* **Spatial grounding data**:

((

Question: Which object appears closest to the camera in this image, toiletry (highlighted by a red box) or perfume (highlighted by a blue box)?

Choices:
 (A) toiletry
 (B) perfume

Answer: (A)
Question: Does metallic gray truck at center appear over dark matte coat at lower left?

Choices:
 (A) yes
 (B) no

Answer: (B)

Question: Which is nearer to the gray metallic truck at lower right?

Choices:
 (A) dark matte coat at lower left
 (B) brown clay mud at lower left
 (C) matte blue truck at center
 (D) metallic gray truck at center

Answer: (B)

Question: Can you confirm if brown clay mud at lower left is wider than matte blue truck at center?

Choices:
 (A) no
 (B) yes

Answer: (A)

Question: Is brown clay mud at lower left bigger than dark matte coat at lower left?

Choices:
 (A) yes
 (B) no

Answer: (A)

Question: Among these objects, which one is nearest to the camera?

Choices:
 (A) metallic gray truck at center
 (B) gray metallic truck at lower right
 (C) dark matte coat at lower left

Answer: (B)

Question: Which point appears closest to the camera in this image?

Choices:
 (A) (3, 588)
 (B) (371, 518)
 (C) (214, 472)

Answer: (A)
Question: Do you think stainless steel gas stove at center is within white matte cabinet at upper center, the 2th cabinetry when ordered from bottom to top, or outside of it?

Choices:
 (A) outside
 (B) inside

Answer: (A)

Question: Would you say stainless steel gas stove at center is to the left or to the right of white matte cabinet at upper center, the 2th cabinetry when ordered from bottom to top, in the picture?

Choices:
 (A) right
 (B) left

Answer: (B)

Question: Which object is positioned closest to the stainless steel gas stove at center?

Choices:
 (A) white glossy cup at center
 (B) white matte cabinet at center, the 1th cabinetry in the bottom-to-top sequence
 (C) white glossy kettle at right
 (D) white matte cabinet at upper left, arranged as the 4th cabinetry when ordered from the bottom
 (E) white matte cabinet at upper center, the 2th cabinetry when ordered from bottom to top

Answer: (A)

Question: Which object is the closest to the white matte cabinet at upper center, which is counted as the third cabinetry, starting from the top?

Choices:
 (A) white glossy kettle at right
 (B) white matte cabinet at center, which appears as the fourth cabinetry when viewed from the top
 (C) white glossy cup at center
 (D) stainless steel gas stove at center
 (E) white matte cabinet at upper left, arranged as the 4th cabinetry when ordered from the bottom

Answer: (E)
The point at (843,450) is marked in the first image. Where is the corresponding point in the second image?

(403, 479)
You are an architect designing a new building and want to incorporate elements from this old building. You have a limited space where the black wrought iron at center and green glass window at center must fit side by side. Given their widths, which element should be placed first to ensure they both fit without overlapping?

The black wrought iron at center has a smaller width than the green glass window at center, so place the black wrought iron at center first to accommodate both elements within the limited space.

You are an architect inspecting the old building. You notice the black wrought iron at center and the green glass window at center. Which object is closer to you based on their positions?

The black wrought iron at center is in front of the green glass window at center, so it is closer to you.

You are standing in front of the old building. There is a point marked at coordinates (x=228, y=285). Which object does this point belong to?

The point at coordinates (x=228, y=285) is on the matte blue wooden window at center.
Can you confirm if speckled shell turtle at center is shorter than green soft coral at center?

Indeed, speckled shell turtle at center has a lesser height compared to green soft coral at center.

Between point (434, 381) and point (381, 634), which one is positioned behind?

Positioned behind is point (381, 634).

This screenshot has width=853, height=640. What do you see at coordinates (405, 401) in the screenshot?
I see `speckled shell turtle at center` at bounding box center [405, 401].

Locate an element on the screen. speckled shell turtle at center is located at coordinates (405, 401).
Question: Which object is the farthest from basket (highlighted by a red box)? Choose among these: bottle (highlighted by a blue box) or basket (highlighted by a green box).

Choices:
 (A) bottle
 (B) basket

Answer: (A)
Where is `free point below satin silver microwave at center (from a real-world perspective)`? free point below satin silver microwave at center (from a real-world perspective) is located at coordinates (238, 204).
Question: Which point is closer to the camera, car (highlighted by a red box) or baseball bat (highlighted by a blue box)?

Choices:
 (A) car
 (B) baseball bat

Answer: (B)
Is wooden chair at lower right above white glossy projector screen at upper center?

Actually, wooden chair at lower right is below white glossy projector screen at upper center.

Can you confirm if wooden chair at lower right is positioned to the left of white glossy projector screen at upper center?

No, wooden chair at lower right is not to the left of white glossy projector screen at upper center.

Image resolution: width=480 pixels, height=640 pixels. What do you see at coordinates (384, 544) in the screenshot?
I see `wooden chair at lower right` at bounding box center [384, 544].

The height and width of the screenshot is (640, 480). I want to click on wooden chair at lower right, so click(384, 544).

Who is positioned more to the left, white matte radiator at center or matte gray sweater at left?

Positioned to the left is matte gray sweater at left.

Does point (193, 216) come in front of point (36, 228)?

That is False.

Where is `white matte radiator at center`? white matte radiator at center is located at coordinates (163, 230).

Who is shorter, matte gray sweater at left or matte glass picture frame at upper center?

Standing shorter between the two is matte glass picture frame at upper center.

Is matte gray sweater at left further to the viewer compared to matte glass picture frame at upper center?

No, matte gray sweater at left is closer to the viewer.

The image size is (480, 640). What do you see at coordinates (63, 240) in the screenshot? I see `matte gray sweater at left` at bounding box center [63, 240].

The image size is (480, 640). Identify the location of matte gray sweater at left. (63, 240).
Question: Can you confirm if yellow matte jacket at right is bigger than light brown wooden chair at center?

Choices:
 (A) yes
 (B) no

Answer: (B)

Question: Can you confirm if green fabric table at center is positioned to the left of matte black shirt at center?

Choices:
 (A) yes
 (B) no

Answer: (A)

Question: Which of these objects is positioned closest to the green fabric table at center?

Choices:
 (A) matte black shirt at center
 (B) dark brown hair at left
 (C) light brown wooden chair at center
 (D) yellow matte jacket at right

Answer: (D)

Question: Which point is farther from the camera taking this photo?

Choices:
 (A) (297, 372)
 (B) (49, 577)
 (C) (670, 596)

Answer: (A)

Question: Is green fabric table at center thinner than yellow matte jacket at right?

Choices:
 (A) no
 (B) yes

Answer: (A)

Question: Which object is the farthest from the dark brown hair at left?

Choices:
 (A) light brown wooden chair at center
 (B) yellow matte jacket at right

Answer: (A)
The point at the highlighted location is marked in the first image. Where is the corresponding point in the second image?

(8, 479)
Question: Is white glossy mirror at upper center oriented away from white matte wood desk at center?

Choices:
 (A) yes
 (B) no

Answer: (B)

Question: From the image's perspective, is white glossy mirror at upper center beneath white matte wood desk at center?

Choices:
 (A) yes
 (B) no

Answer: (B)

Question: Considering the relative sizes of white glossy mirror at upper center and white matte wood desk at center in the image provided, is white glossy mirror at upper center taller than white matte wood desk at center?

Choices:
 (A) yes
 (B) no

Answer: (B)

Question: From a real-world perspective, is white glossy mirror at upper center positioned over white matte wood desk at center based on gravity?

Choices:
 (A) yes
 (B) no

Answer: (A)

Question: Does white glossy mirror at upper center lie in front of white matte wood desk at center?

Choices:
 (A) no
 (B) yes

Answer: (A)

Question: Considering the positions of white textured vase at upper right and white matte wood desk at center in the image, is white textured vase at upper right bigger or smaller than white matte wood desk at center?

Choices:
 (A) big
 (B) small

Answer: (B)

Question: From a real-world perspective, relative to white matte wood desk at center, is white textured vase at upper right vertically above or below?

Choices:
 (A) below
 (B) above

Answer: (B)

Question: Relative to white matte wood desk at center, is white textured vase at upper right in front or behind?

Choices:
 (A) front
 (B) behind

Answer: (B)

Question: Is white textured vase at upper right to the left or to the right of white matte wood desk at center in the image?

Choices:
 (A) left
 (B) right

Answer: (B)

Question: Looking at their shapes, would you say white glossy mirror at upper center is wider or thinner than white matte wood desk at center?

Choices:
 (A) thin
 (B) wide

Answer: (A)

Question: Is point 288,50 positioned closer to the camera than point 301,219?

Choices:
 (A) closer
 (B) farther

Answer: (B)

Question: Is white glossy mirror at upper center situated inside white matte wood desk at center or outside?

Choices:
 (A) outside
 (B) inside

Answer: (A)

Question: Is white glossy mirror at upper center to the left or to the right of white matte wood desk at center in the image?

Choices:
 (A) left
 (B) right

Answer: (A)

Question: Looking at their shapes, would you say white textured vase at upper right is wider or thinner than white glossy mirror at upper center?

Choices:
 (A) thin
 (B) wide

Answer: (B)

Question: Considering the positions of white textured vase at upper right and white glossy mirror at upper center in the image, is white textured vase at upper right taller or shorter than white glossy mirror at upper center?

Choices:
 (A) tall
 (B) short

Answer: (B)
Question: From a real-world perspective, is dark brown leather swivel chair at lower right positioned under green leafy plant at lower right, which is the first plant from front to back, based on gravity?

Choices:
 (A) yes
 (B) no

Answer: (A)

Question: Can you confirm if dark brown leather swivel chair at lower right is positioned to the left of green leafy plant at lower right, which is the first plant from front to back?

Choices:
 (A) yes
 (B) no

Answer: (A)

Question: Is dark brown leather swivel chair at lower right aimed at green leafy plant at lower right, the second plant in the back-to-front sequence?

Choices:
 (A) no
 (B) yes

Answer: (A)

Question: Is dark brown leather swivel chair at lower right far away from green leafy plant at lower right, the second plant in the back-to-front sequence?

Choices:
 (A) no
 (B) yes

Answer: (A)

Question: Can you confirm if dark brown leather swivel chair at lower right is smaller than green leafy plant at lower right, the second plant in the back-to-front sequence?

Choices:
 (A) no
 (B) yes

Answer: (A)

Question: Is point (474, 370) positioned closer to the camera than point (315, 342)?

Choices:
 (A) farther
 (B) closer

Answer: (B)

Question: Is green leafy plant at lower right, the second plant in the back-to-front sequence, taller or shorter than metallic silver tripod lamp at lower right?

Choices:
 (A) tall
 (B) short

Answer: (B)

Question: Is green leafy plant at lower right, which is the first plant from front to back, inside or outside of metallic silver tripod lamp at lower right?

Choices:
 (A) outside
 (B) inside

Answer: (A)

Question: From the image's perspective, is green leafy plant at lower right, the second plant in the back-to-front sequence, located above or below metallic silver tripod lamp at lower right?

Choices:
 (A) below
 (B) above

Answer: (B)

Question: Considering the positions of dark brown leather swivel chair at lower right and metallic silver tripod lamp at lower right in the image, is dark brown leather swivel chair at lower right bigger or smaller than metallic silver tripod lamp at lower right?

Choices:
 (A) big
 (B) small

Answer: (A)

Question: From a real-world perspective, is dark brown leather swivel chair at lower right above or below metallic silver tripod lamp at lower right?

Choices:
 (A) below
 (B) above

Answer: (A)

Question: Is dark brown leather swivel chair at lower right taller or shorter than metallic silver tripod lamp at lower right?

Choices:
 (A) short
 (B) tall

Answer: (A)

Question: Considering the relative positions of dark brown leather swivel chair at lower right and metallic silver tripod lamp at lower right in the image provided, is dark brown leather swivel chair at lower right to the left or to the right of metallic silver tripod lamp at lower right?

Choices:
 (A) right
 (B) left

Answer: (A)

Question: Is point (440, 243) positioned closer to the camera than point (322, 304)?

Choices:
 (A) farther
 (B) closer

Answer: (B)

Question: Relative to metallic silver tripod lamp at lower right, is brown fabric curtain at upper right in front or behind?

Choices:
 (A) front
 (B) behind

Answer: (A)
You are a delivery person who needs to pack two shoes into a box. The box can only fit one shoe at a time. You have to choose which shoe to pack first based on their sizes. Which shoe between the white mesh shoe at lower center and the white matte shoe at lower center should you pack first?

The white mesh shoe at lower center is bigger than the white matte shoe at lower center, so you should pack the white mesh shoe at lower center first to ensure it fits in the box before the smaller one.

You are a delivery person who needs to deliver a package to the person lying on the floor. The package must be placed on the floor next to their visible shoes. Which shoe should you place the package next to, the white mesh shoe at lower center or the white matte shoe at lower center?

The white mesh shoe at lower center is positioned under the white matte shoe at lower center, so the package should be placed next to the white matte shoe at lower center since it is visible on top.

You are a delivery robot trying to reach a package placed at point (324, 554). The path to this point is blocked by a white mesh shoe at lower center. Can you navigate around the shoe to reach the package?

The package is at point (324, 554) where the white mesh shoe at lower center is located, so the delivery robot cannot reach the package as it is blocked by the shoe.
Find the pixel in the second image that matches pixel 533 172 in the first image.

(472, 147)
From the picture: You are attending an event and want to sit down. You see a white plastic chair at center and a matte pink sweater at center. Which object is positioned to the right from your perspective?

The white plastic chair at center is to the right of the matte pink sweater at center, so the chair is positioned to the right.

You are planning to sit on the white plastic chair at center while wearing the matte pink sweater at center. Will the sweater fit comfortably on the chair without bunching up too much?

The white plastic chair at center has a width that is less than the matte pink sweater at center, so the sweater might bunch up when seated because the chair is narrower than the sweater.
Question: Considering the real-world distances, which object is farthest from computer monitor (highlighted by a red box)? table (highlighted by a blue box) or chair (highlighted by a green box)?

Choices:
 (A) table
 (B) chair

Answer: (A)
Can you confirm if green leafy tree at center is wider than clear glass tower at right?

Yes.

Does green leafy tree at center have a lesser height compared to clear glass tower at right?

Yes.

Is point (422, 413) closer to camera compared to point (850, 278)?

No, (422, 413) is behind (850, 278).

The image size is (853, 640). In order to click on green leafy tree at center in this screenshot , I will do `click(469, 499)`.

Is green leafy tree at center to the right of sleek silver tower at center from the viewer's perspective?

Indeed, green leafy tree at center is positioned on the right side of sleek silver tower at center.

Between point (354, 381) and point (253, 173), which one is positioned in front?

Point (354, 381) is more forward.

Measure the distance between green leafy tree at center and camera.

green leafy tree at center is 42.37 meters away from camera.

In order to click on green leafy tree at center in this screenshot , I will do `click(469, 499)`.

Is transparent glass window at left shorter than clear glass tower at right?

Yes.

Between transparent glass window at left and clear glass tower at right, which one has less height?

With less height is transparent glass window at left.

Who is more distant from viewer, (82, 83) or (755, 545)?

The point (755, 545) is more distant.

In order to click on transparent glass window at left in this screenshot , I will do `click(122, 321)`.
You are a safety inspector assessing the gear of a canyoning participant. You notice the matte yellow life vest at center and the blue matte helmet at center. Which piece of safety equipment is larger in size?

))

* **Description of the task**:
Convert the lines of the material beginning with the line that contains "Indeed, green leafy" and continuing through the line that contains "The point (755, 545) is more distant." into a JSON list of strings. Use one string per line and leave out blank lines.

* **Exercise output**:
[
  "Indeed, green leafy tree at center is positioned on the right side of sleek silver tower at center.",
  "Between point (354, 381) and point (253, 173), which one is positioned in front?",
  "Point (354, 381) is more forward.",
  "Measure the distance between green leafy tree at center and camera.",
  "green leafy tree at center is 42.37 meters away from camera.",
  "In order to click on green leafy tree at center in this screenshot , I will do `click(469, 499)`.",
  "Is transparent glass window at left shorter than clear glass tower at right?",
  "Yes.",
  "Between transparent glass window at left and clear glass tower at right, which one has less height?",
  "With less height is transparent glass window at left.",
  "Who is more distant from viewer, (82, 83) or (755, 545)?",
  "The point (755, 545) is more distant."
]